▼▼▼

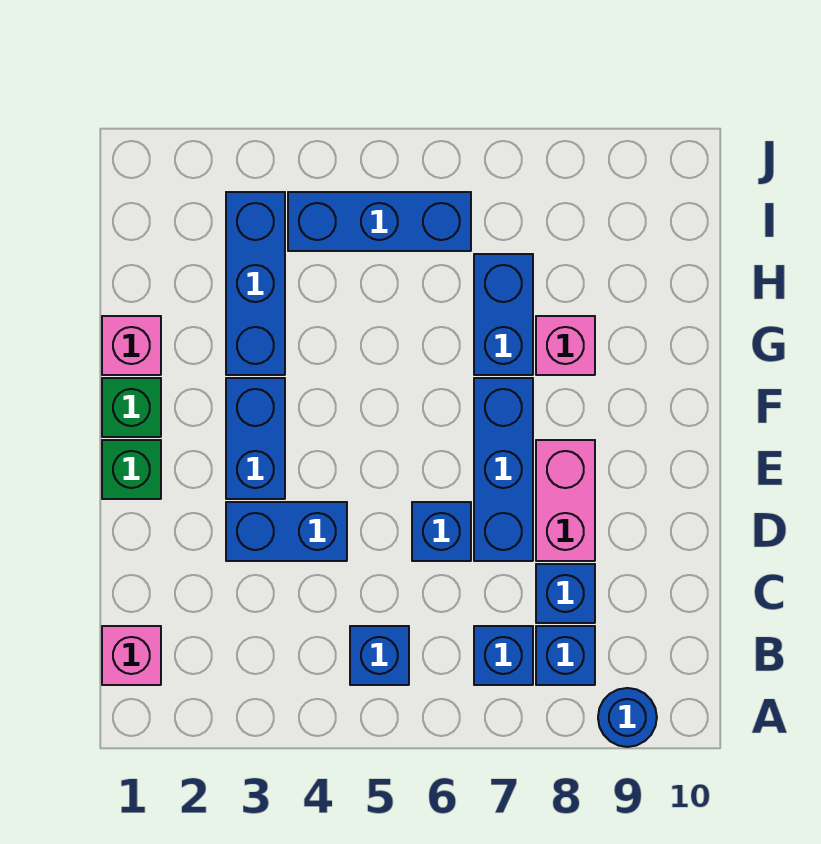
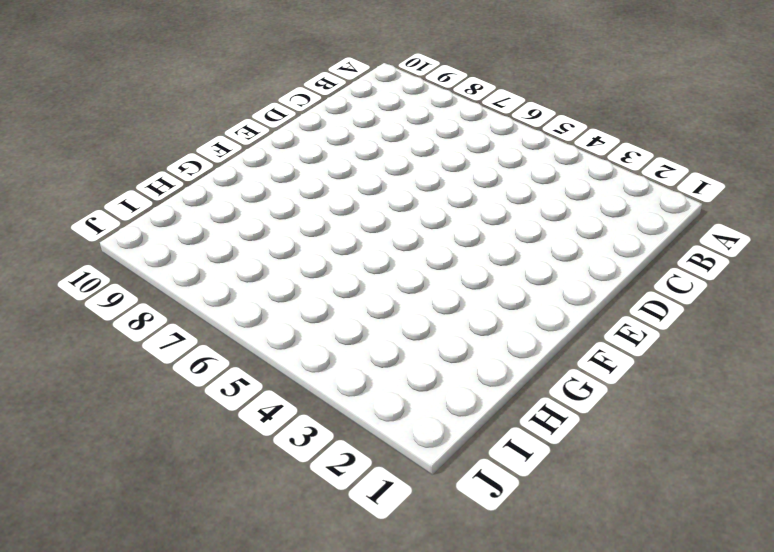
none -> blue round brick A9 level 1
none -> pink brick B1 level 1
none -> blue brick B5 level 1

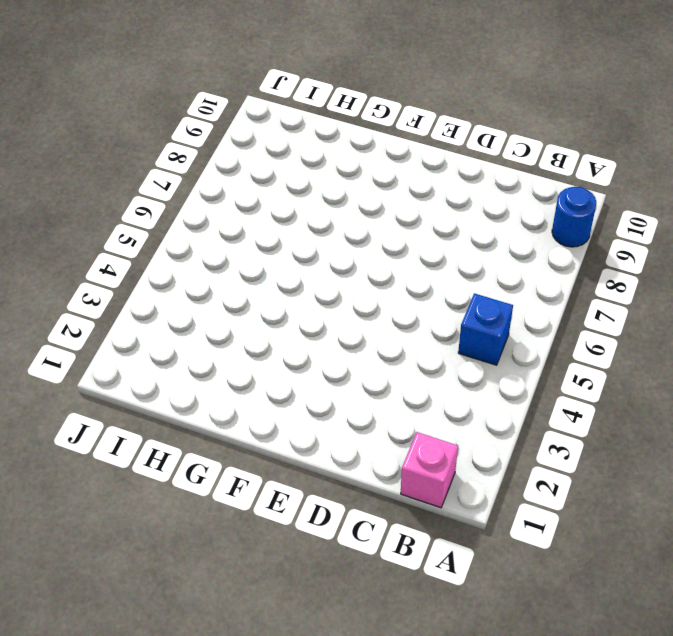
none -> blue brick B7 level 1
none -> blue brick B8 level 1
none -> blue brick C8 level 1

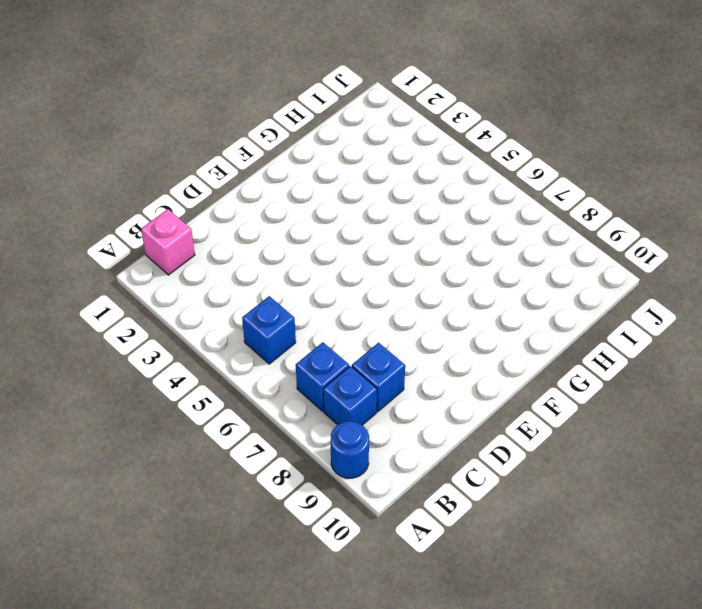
none -> blue brick D3:D4 level 1
none -> blue brick D6 level 1
none -> blue brick D7:F7 level 1

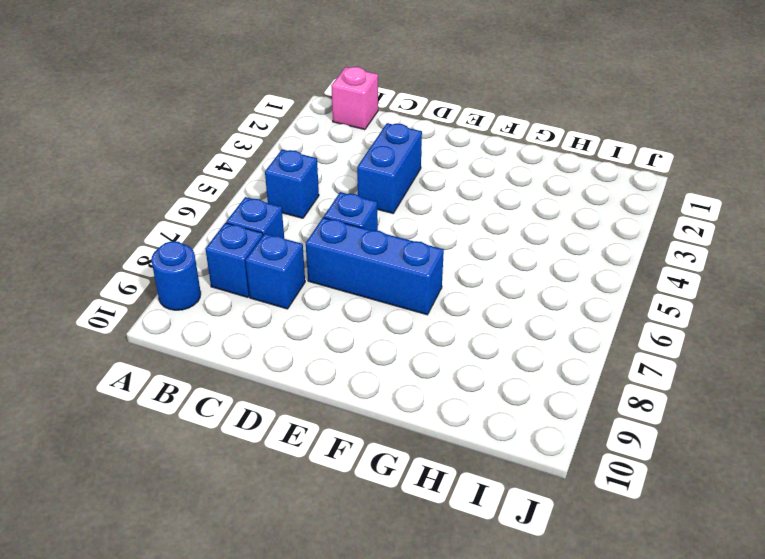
none -> pink brick D8:E8 level 1
none -> green brick E1 level 1
none -> blue brick E3:F3 level 1

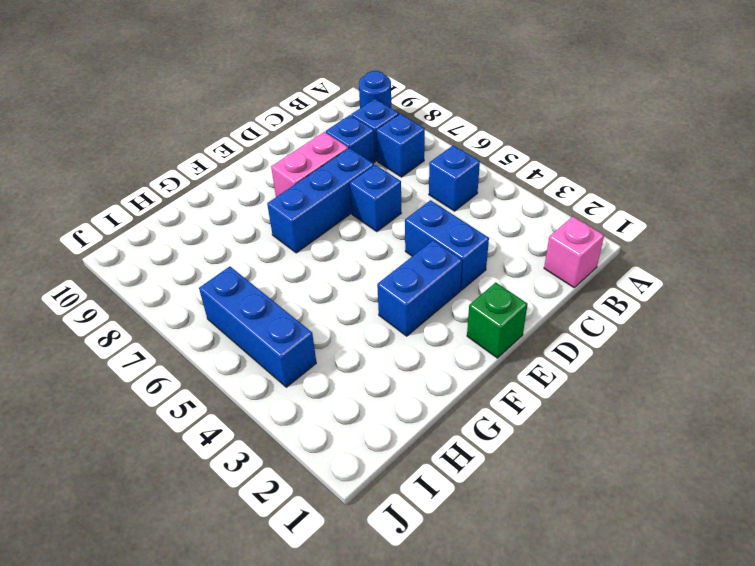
none -> green brick F1 level 1
none -> pink brick G1 level 1
none -> blue brick G3:I3 level 1

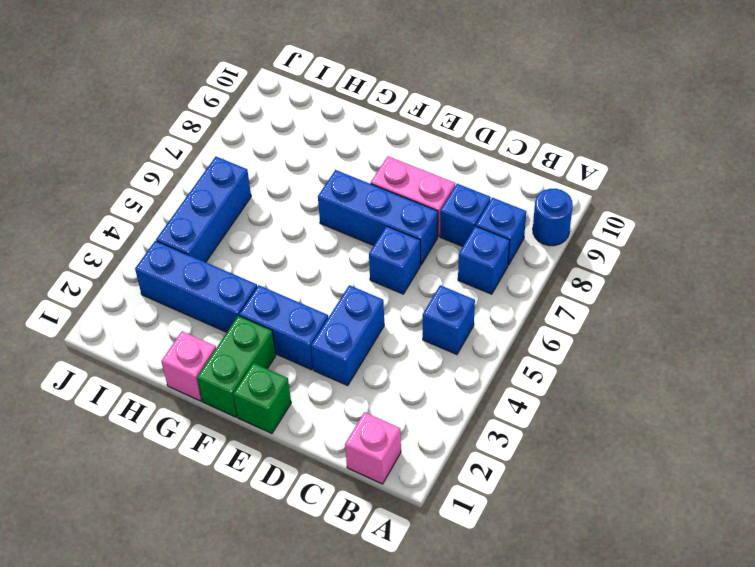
green brick F1:F2 level 1 -> green brick F1 level 1
none -> blue brick G7:H7 level 1
none -> pink brick G8 level 1

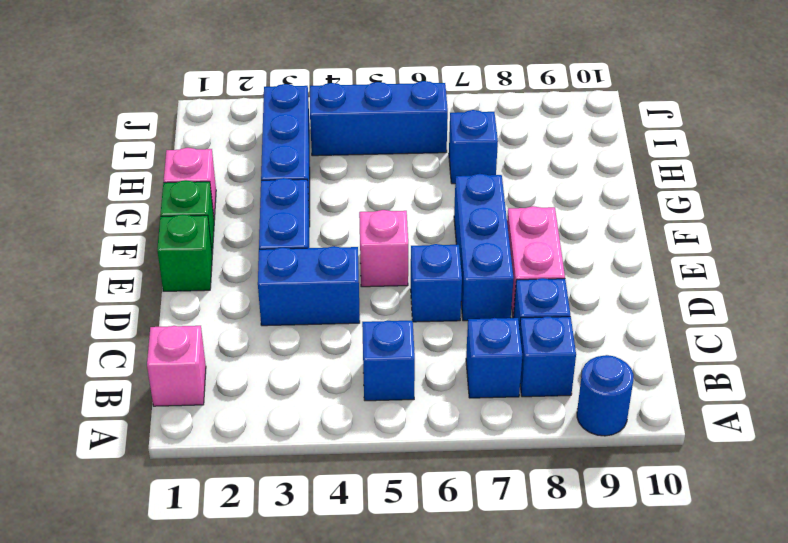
pink brick E5 level 1 -> pink brick G8 level 1
blue brick H7 level 1 -> blue brick G7:H7 level 1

▲▲▲

- **WHAT THE TASK ASKS**
Exact repetition of each line above is expected; images are to be omitted.

- **RESPONSE AREA**
none -> blue round brick A9 level 1
none -> pink brick B1 level 1
none -> blue brick B5 level 1

none -> blue brick B7 level 1
none -> blue brick B8 level 1
none -> blue brick C8 level 1

none -> blue brick D3:D4 level 1
none -> blue brick D6 level 1
none -> blue brick D7:F7 level 1

none -> pink brick D8:E8 level 1
none -> green brick E1 level 1
none -> blue brick E3:F3 level 1

none -> green brick F1 level 1
none -> pink brick G1 level 1
none -> blue brick G3:I3 level 1

green brick F1:F2 level 1 -> green brick F1 level 1
none -> blue brick G7:H7 level 1
none -> pink brick G8 level 1

pink brick E5 level 1 -> pink brick G8 level 1
blue brick H7 level 1 -> blue brick G7:H7 level 1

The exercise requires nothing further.